→ PROBLEM TO WORK ON: From first line to last, give the records again word for word and omit the pictures.

→ Collected data:
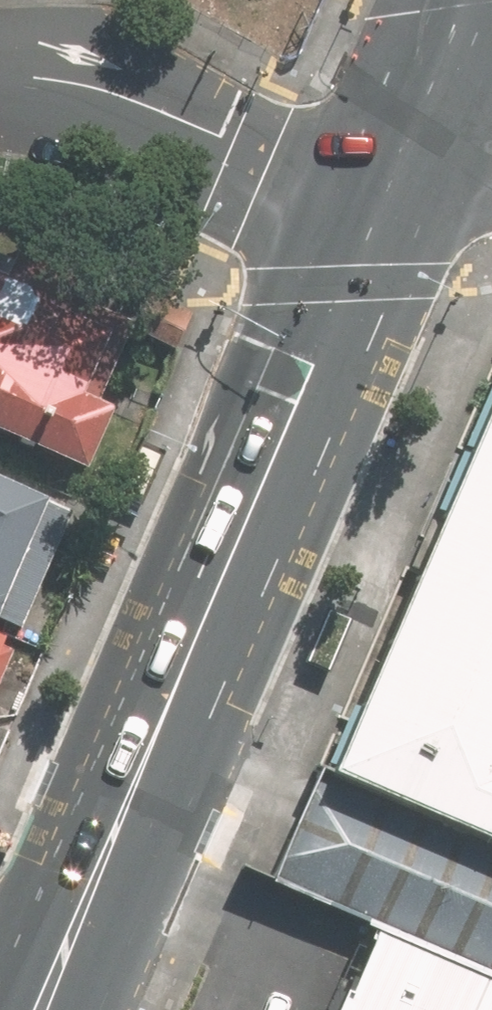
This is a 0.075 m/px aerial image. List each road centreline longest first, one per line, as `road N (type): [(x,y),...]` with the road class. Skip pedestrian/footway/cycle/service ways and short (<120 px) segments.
road 1 (primary): [(410,163),(57,960)]
road 2 (residential): [(410,163),(267,164),(202,151),(73,95),(0,84)]
road 3 (primary): [(475,0),(410,163)]

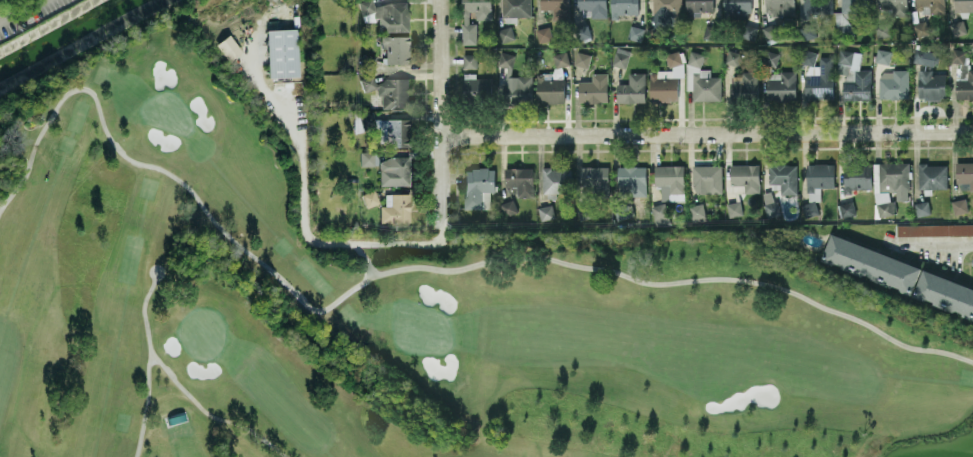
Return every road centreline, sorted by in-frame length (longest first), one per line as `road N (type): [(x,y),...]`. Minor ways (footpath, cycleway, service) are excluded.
road 1 (residential): [(972,132),(443,137)]
road 2 (residential): [(441,0),(444,228)]

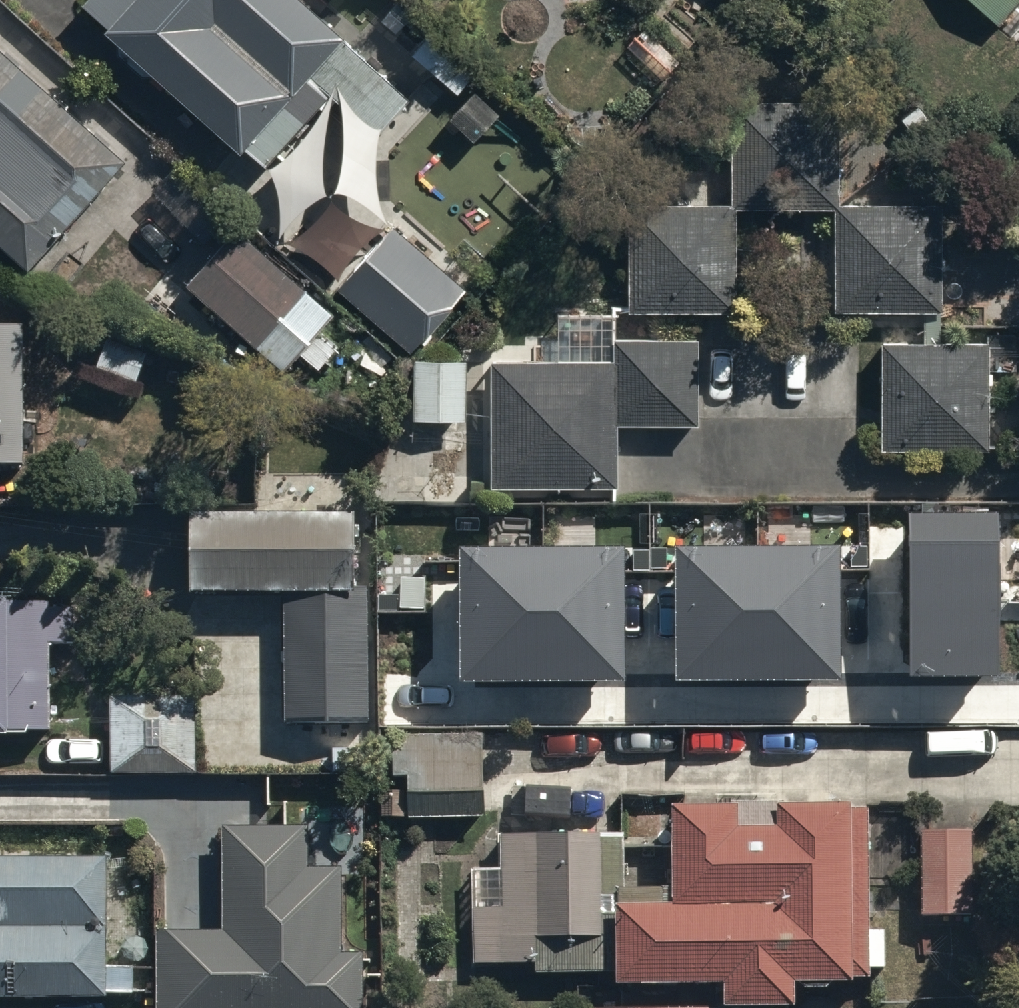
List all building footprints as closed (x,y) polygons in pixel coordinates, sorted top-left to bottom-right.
[(91,14),(117,37),(113,42),(129,57),(124,63),(149,86),(153,80),(248,164),(256,155),(276,174),(344,96),(388,134),(416,102),(300,0),(103,0),(91,14)] [(741,9),(749,0),(731,0),(741,9)] [(1003,29),(1018,12),(1018,0),(972,0),(1003,29)] [(0,59),(0,259),(26,282),(126,170),(0,59)] [(502,118),(475,95),(447,128),(474,151),(502,118)] [(626,212),(625,315),(740,316),(741,217),(828,218),(827,324),(940,325),(941,212),(839,211),(841,105),(732,104),(730,213),(626,212)] [(471,304),(391,234),(339,293),(418,363),(471,304)] [(305,304),(234,236),(184,290),(255,357),(305,304)] [(490,371),(489,492),(613,492),(613,431),(695,432),(695,345),(615,344),(615,321),(557,320),(557,372),(490,371)] [(0,332),(0,479),(26,478),(23,331),(0,332)] [(987,353),(881,354),(880,458),(986,460),(987,353)] [(464,370),(413,369),(411,428),(463,429),(464,370)] [(999,514),(910,515),(912,673),(998,673),(999,514)] [(359,532),(195,528),(193,613),(293,615),(290,735),(368,736),(371,599),(358,599),(359,532)] [(840,544),(678,544),(679,676),(840,675),(840,544)] [(622,547),(460,548),(462,679),(623,679),(622,547)] [(46,749),(44,614),(0,615),(0,750),(46,749)] [(115,704),(115,779),(188,779),(187,704),(115,704)] [(485,814),(485,726),(372,726),(372,773),(410,773),(411,814),(485,814)] [(869,963),(867,792),(785,793),(785,787),(733,788),(733,794),(673,795),(675,894),(617,895),(618,970),(724,968),(725,991),(796,990),(796,969),(855,968),(854,963),(869,963)] [(923,819),(923,909),(974,909),(974,819),(923,819)] [(155,1007),(237,1007),(358,1007),(359,938),(340,937),(340,859),(304,859),(305,825),(217,824),(216,919),(156,918),(155,1007)] [(607,966),(603,828),(503,831),(504,868),(488,868),(488,895),(469,895),(470,955),(533,953),(533,968),(607,966)] [(103,846),(0,847),(0,986),(103,985),(103,846)] [(591,997),(591,1007),(713,1007),(713,997),(591,997)]
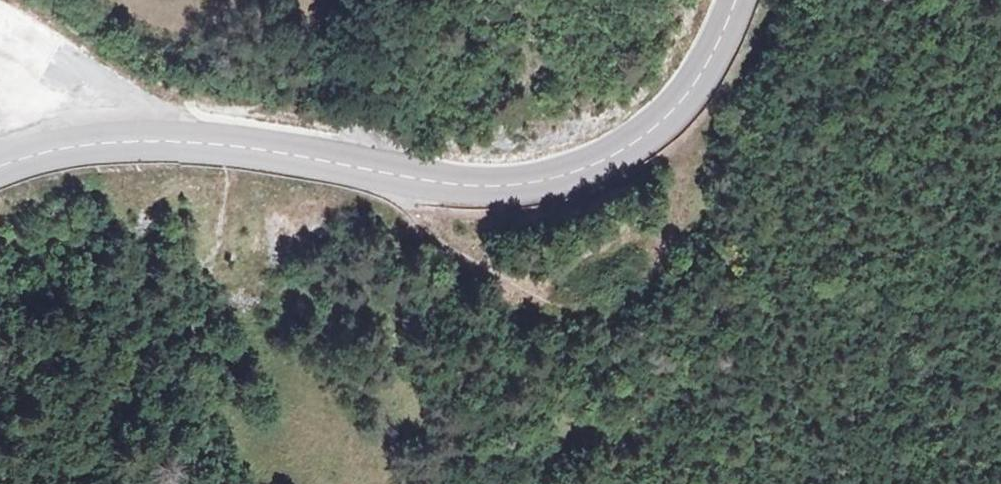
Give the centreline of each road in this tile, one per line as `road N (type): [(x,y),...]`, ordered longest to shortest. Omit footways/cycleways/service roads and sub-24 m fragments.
road 1 (tertiary): [(736,0),(710,64),(656,131),(598,169),(554,183),(437,185),(261,150),(147,139),(60,149),(0,167)]
road 2 (track): [(324,163),(546,307),(573,282),(625,257)]

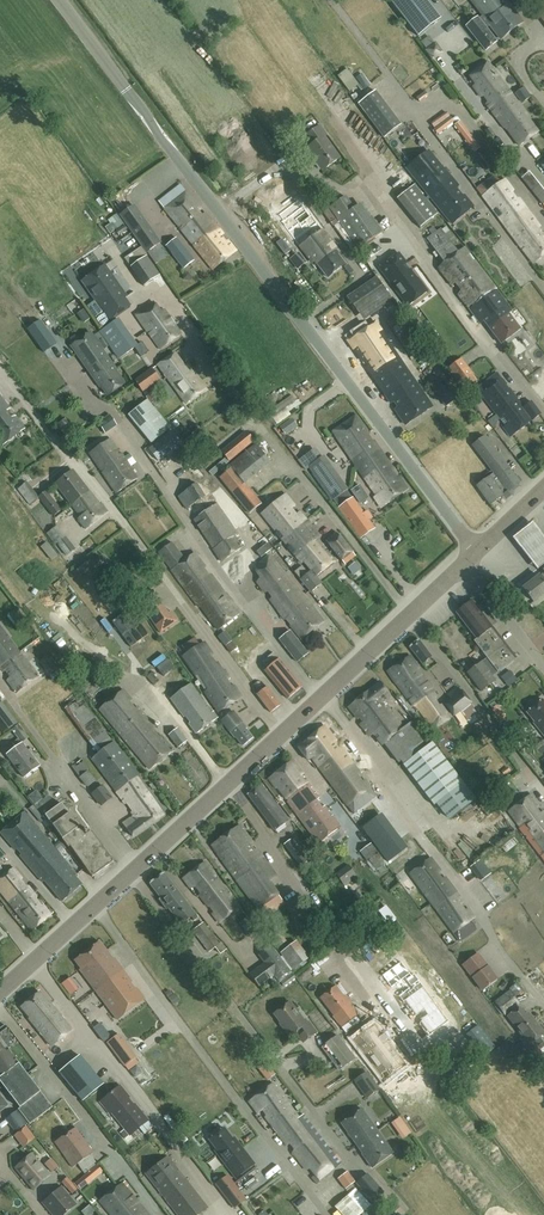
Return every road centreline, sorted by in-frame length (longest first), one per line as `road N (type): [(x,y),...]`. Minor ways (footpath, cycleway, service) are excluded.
road 1 (unclassified): [(478,551),(60,0)]
road 2 (tertiary): [(0,991),(465,563)]
road 3 (unclassified): [(543,666),(465,563)]

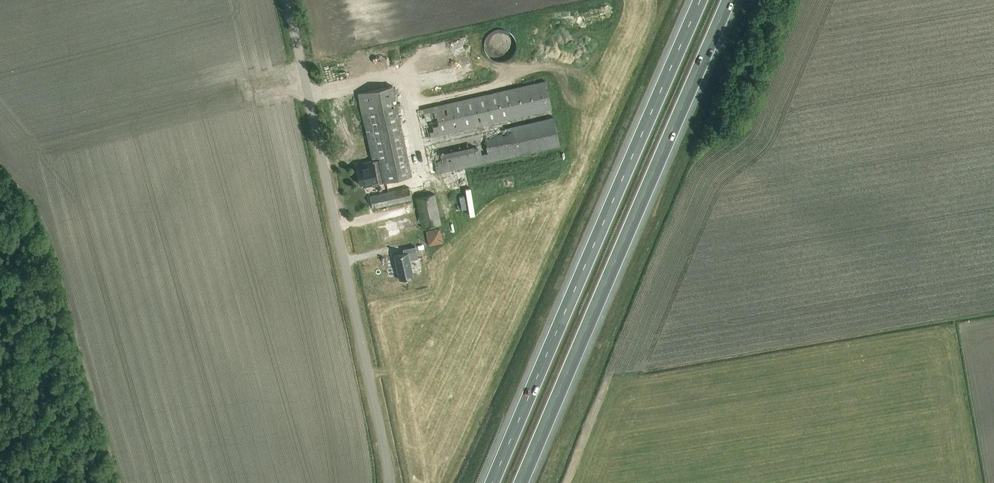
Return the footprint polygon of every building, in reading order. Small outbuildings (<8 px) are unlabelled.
[(424,135),(554,110),(548,81),(418,106),(424,135)] [(354,165),(359,186),(362,185),(363,188),(411,177),(391,87),(356,95),(371,162),(354,165)] [(431,171),(562,147),(556,117),(485,130),(487,143),(435,153),(433,144),(427,145),(431,171)] [(374,207),(414,198),(411,186),(371,194),(374,207)] [(416,198),(422,229),(441,225),(435,194),(416,198)] [(430,244),(445,242),(443,227),(428,229),(430,244)] [(410,261),(418,259),(416,247),(403,250),(403,254),(394,256),(399,280),(413,277),(410,261)]
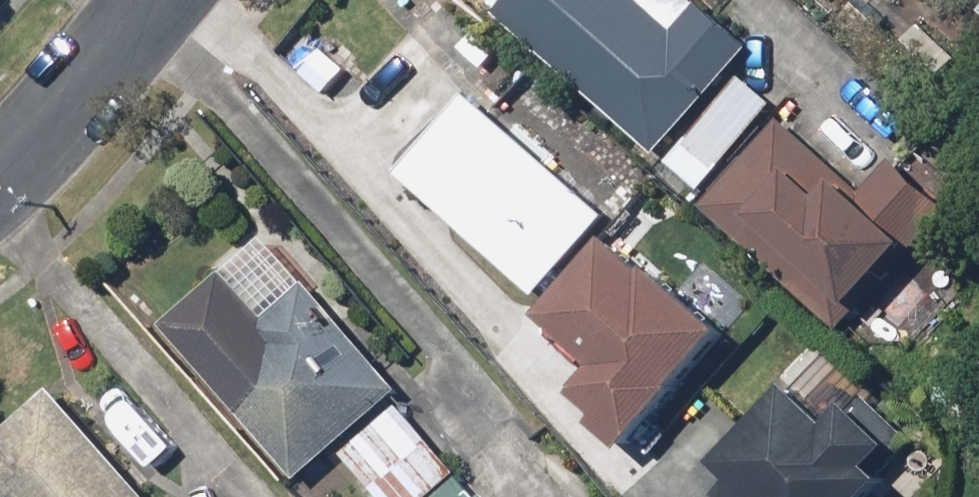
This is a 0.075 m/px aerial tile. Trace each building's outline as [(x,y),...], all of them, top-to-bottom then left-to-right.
[(494,27),(651,165),(747,55),(683,0),(518,0),(494,27)] [(956,61),(918,26),(894,52),(933,87),(956,61)] [(666,183),(692,205),(776,106),(741,76),(676,154),(684,161),(666,183)] [(601,221),(462,101),(391,184),(530,303),(601,221)] [(782,124),(698,214),(836,341),(946,221),(885,164),(858,194),(782,124)] [(716,340),(602,244),(528,333),(586,382),(569,404),(624,450),(716,340)] [(257,247),(158,334),(294,488),(393,400),(257,247)] [(0,438),(0,496),(146,496),(57,390),(0,438)] [(915,447),(868,404),(839,437),(787,390),(713,473),(732,491),(727,496),(870,496),(915,447)] [(392,411),(339,459),(374,496),(431,496),(452,478),(392,411)] [(463,483),(448,496),(476,496),(463,483)]
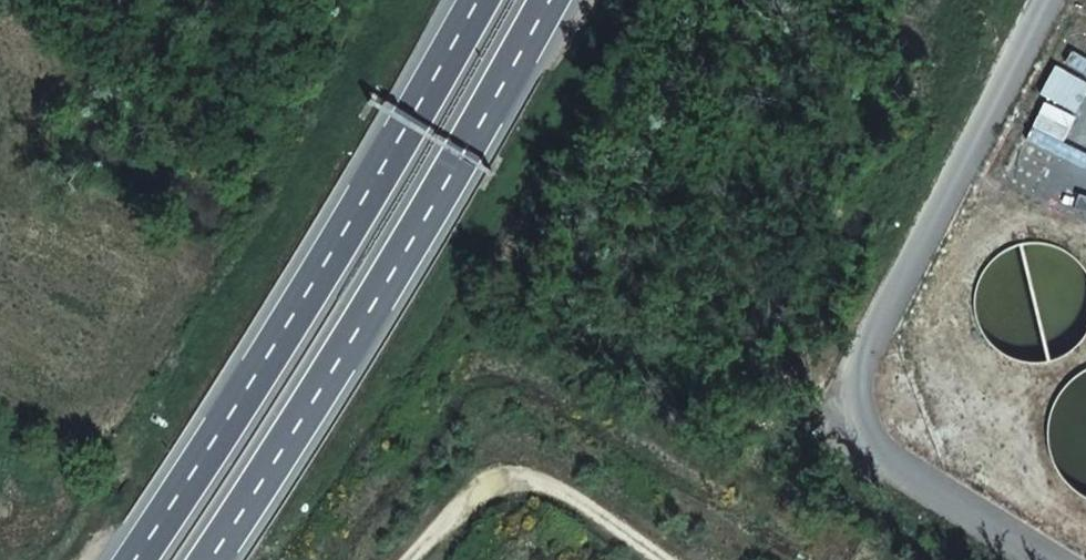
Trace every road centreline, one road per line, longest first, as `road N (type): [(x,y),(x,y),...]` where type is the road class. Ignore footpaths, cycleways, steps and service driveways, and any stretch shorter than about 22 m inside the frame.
road 1 (unclassified): [(1066,559),(897,470),(871,445),(856,412),(870,337),(1045,0)]
road 2 (secondary): [(492,0),(278,359),(143,559)]
road 3 (secondary): [(193,559),(313,376),(534,0)]
road 4 (track): [(409,559),(474,492),(508,483),(549,485),(676,559)]

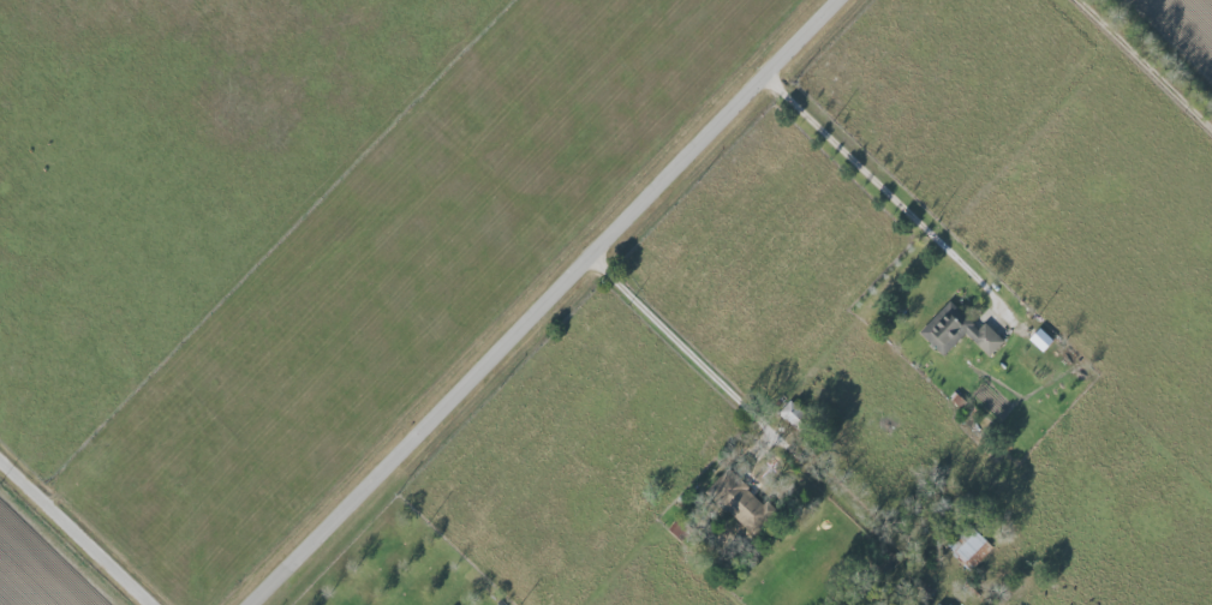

→ RESPONSE TO THE TASK:
This is a 0.075 m/px aerial image. List each road centreline longest first, one per line, as `road N (type): [(x,y),...]` with the road class. Skip pedestrian/footway/cycle/service ways and short (<120 px) segments.
road 1 (primary): [(410,163),(57,960)]
road 2 (residential): [(410,163),(267,164),(202,151),(73,95),(0,84)]
road 3 (primary): [(475,0),(410,163)]

Return every road centreline, sorted by in-frame length (longest first), one per line as `road N (type): [(x,y),...]`. Minor ways (footpath, cycleway, service) are excluded.
road 1 (residential): [(972,132),(443,137)]
road 2 (residential): [(441,0),(444,228)]

List all building footprints as closed (x,y) polygons in pixel coordinates, sorted top-left to bottom-right.
[(91,14),(117,37),(113,42),(129,57),(124,63),(149,86),(153,80),(248,164),(256,155),(276,174),(344,96),(388,134),(416,102),(300,0),(103,0),(91,14)] [(741,9),(749,0),(731,0),(741,9)] [(1003,29),(1018,12),(1018,0),(972,0),(1003,29)] [(0,59),(0,259),(26,282),(126,170),(0,59)] [(502,118),(475,95),(447,128),(474,151),(502,118)] [(626,212),(625,315),(740,316),(741,217),(828,218),(827,324),(940,325),(941,212),(839,211),(841,105),(732,104),(730,213),(626,212)] [(471,304),(391,234),(339,293),(418,363),(471,304)] [(305,304),(234,236),(184,290),(255,357),(305,304)] [(490,371),(489,492),(613,492),(613,431),(695,432),(695,345),(615,344),(615,321),(557,320),(557,372),(490,371)] [(0,332),(0,479),(26,478),(23,331),(0,332)] [(987,353),(881,354),(880,458),(986,460),(987,353)] [(464,370),(413,369),(411,428),(463,429),(464,370)] [(999,514),(910,515),(912,673),(998,673),(999,514)] [(359,532),(195,528),(193,613),(293,615),(290,735),(368,736),(371,599),(358,599),(359,532)] [(840,544),(678,544),(679,676),(840,675),(840,544)] [(622,547),(460,548),(462,679),(623,679),(622,547)] [(46,749),(44,614),(0,615),(0,750),(46,749)] [(115,704),(115,779),(188,779),(187,704),(115,704)] [(485,814),(485,726),(372,726),(372,773),(410,773),(411,814),(485,814)] [(869,963),(867,792),(785,793),(785,787),(733,788),(733,794),(673,795),(675,894),(617,895),(618,970),(724,968),(725,991),(796,990),(796,969),(855,968),(854,963),(869,963)] [(923,819),(923,909),(974,909),(974,819),(923,819)] [(155,1007),(237,1007),(358,1007),(359,938),(340,937),(340,859),(304,859),(305,825),(217,824),(216,919),(156,918),(155,1007)] [(607,966),(603,828),(503,831),(504,868),(488,868),(488,895),(469,895),(470,955),(533,953),(533,968),(607,966)] [(103,846),(0,847),(0,986),(103,985),(103,846)] [(591,997),(591,1007),(713,1007),(713,997),(591,997)]
Give the centreline of each road in this tile, one per line as `road N (type): [(x,y),...]`, ordered longest to shortest. Omit footways/cycleways/service roads and sub-24 m fragments.
road 1 (tertiary): [(736,0),(710,64),(656,131),(598,169),(554,183),(437,185),(261,150),(147,139),(60,149),(0,167)]
road 2 (track): [(324,163),(546,307),(573,282),(625,257)]

Return every road centreline, sorted by in-frame length (longest first), one per line as `road N (type): [(x,y),...]`. Minor ways (footpath, cycleway, service) are excluded.
road 1 (unclassified): [(478,551),(60,0)]
road 2 (tertiary): [(0,991),(465,563)]
road 3 (unclassified): [(543,666),(465,563)]

Return the footprint polygon of every building, in reading order. Small outbuildings (<8 px) are unlabelled.
[(424,135),(554,110),(548,81),(418,106),(424,135)] [(354,165),(359,186),(362,185),(363,188),(411,177),(391,87),(356,95),(371,162),(354,165)] [(431,171),(562,147),(556,117),(485,130),(487,143),(435,153),(433,144),(427,145),(431,171)] [(374,207),(414,198),(411,186),(371,194),(374,207)] [(416,198),(422,229),(441,225),(435,194),(416,198)] [(430,244),(445,242),(443,227),(428,229),(430,244)] [(410,261),(418,259),(416,247),(403,250),(403,254),(394,256),(399,280),(413,277),(410,261)]
This is a 0.075 m/px aerial tile. Trace each building's outline as [(x,y),...], all of them, top-to-bottom then left-to-right.
[(494,27),(651,165),(747,55),(683,0),(518,0),(494,27)] [(956,61),(918,26),(894,52),(933,87),(956,61)] [(666,183),(692,205),(776,106),(741,76),(676,154),(684,161),(666,183)] [(601,221),(462,101),(391,184),(530,303),(601,221)] [(782,124),(698,214),(836,341),(946,221),(885,164),(858,194),(782,124)] [(716,340),(602,244),(528,333),(586,382),(569,404),(624,450),(716,340)] [(257,247),(158,334),(294,488),(393,400),(257,247)] [(0,438),(0,496),(146,496),(57,390),(0,438)] [(915,447),(868,404),(839,437),(787,390),(713,473),(732,491),(727,496),(870,496),(915,447)] [(392,411),(339,459),(374,496),(431,496),(452,478),(392,411)] [(463,483),(448,496),(476,496),(463,483)]
Trace every road centreline, one road per line, longest first, as `road N (type): [(x,y),(x,y),...]` where type is the road class. Ignore footpaths, cycleways, steps and service driveways, and any stretch shorter than about 22 m inside the frame.
road 1 (unclassified): [(1066,559),(897,470),(871,445),(856,412),(870,337),(1045,0)]
road 2 (secondary): [(492,0),(278,359),(143,559)]
road 3 (secondary): [(193,559),(313,376),(534,0)]
road 4 (track): [(409,559),(474,492),(508,483),(549,485),(676,559)]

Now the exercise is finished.